Exercise material:
:::::

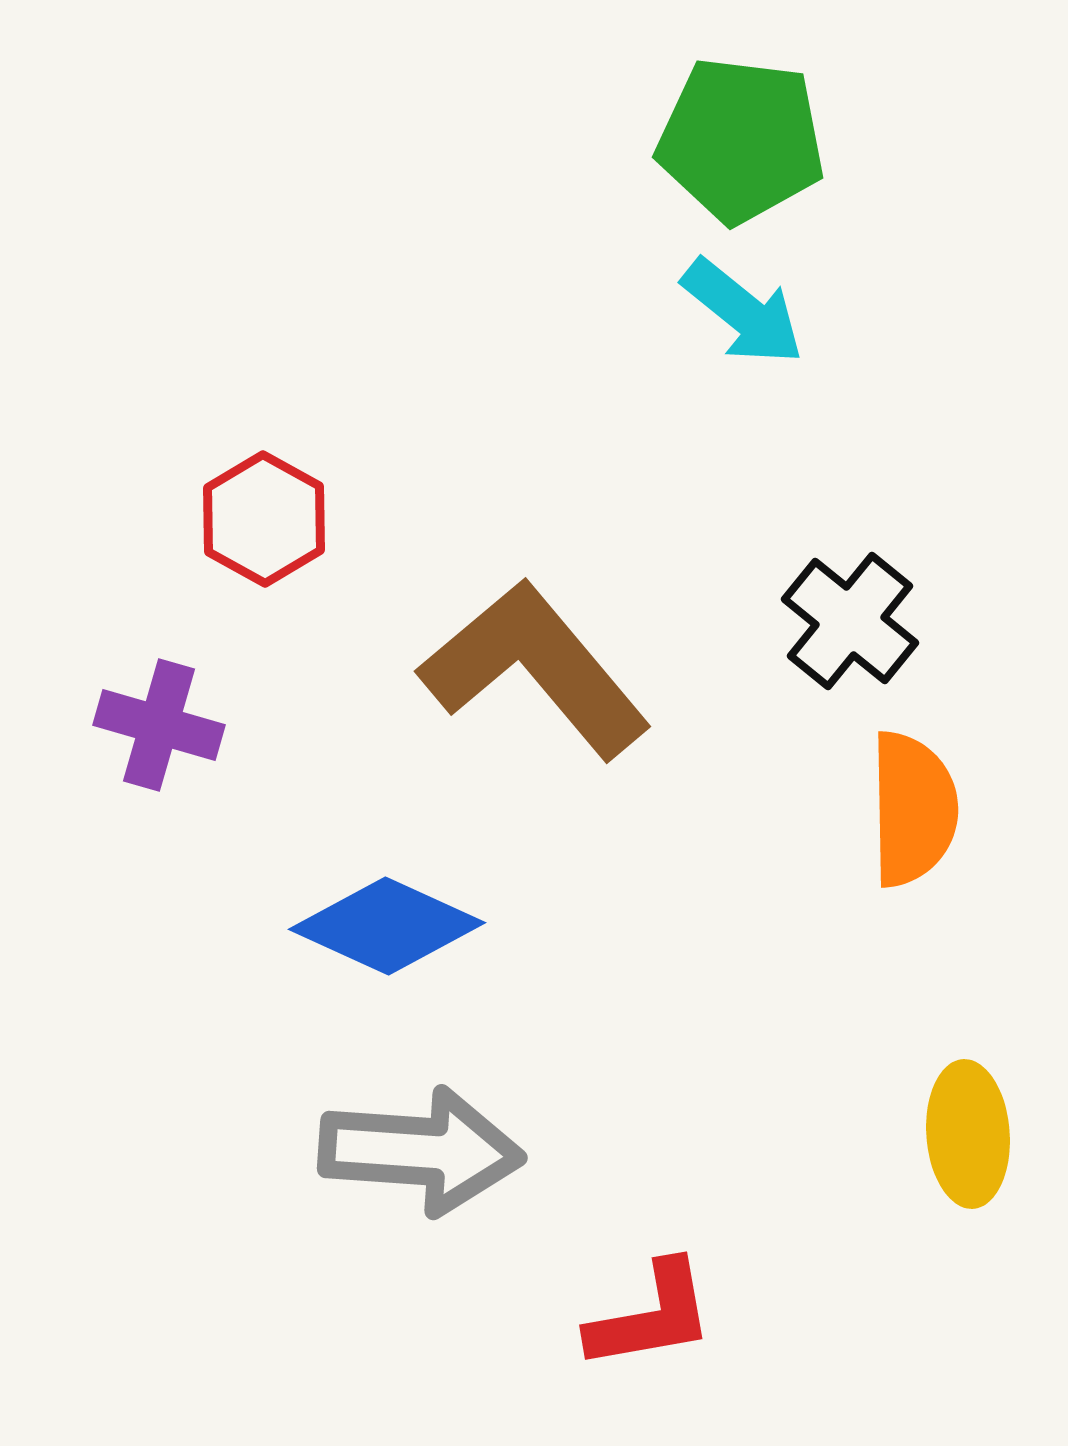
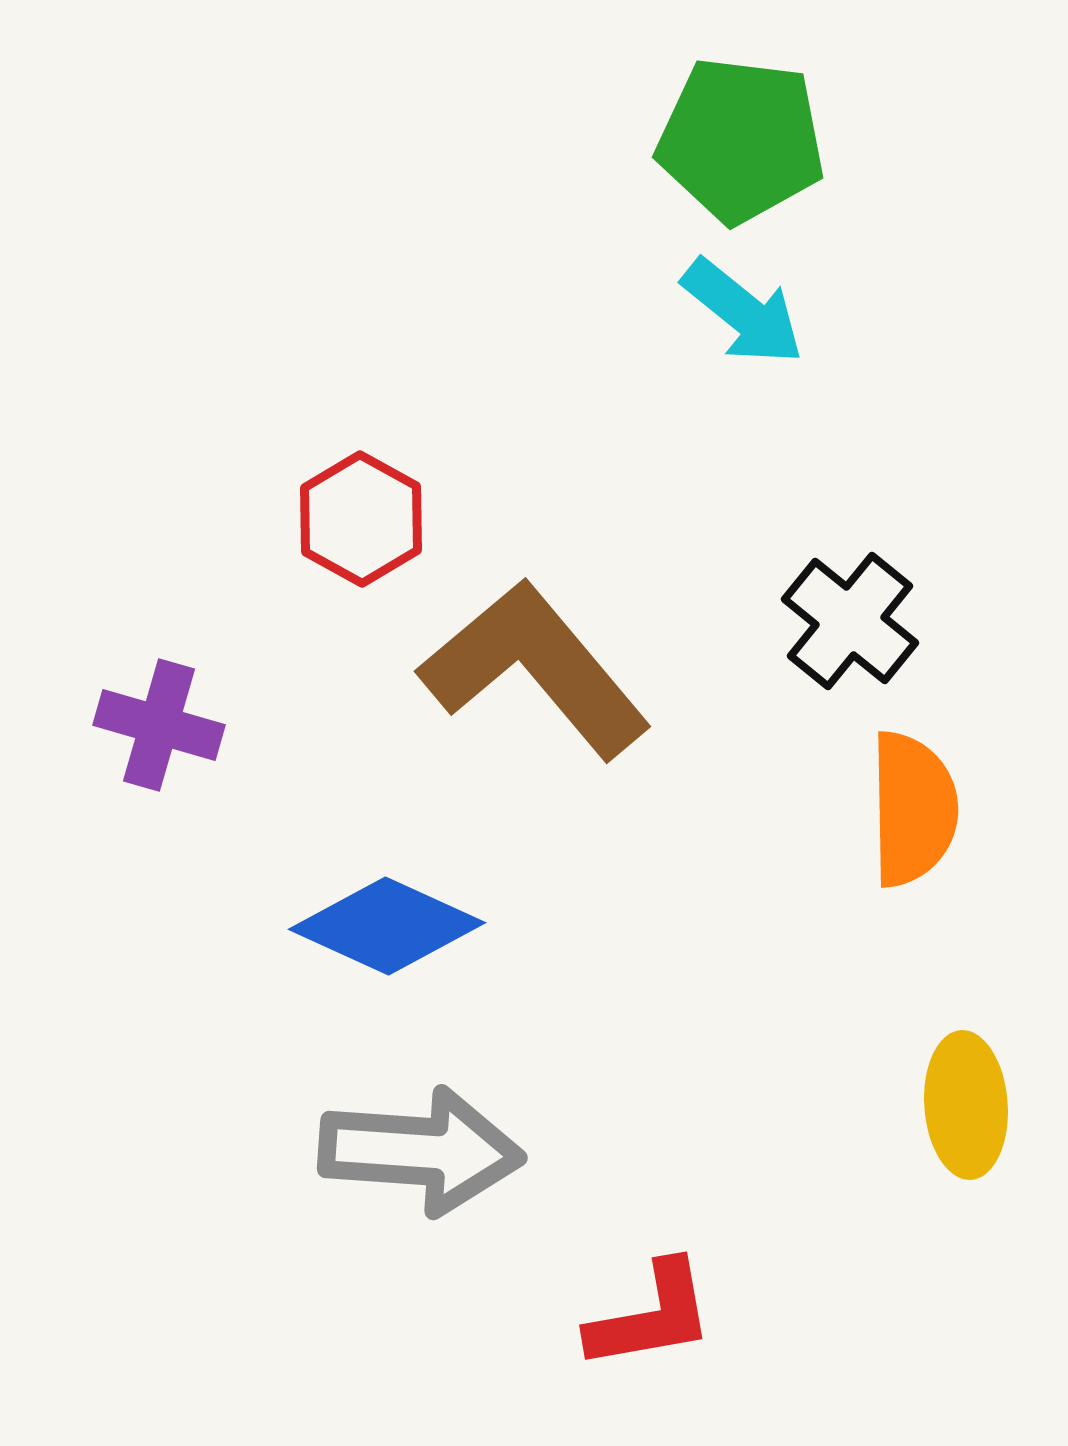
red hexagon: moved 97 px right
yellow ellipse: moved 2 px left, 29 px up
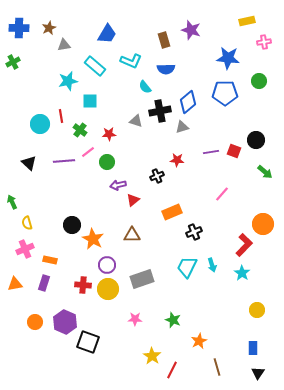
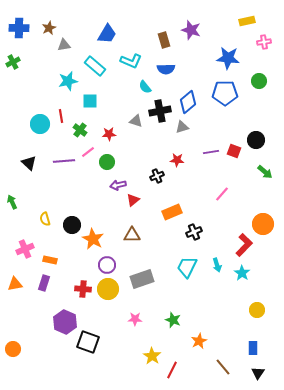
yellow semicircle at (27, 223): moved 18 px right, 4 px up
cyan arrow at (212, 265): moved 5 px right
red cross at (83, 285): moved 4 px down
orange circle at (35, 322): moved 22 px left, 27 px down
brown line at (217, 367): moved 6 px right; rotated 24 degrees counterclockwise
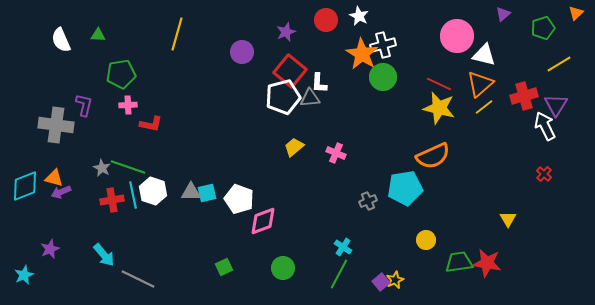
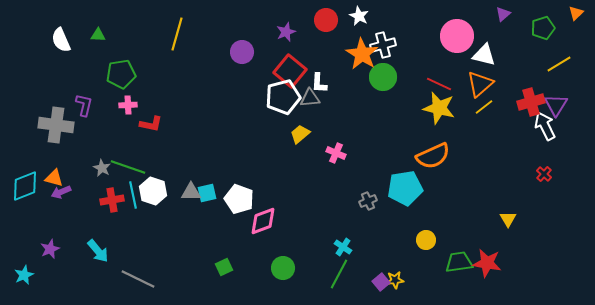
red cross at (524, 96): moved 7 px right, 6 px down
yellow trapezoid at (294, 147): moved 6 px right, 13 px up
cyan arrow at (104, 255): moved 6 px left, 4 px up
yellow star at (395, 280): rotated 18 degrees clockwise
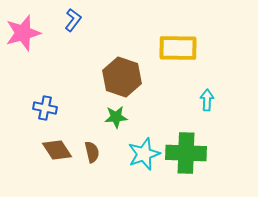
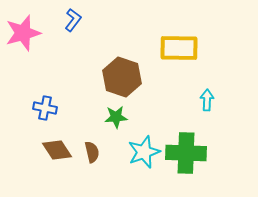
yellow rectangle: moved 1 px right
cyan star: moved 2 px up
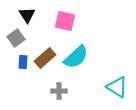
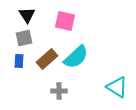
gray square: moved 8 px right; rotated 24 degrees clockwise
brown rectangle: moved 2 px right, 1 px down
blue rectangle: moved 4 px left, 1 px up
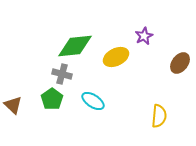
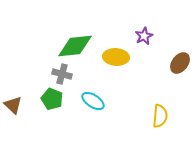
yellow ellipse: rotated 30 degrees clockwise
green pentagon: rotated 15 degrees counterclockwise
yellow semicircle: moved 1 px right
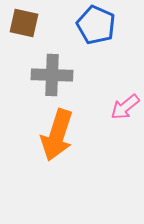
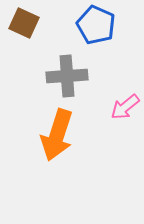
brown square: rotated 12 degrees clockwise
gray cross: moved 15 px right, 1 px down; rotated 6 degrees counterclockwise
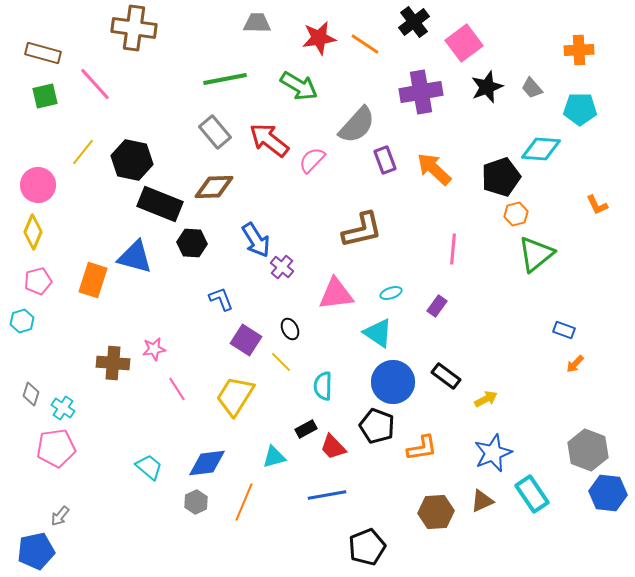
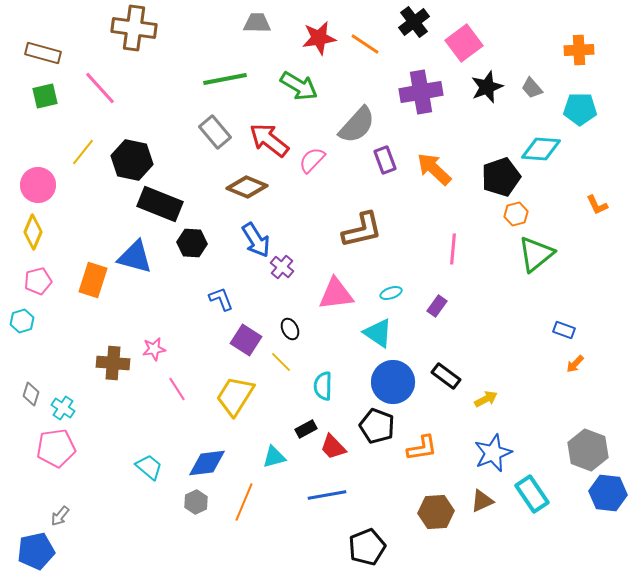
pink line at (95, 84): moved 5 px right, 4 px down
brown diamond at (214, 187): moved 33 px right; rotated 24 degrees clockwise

:::::

Given request:
Find each line above that contains the word "cross" and copy it out in full.

Reply to the task:
red cross at (83, 285): moved 4 px down
red cross at (524, 96): moved 7 px right, 6 px down
gray cross: moved 15 px right, 1 px down; rotated 6 degrees counterclockwise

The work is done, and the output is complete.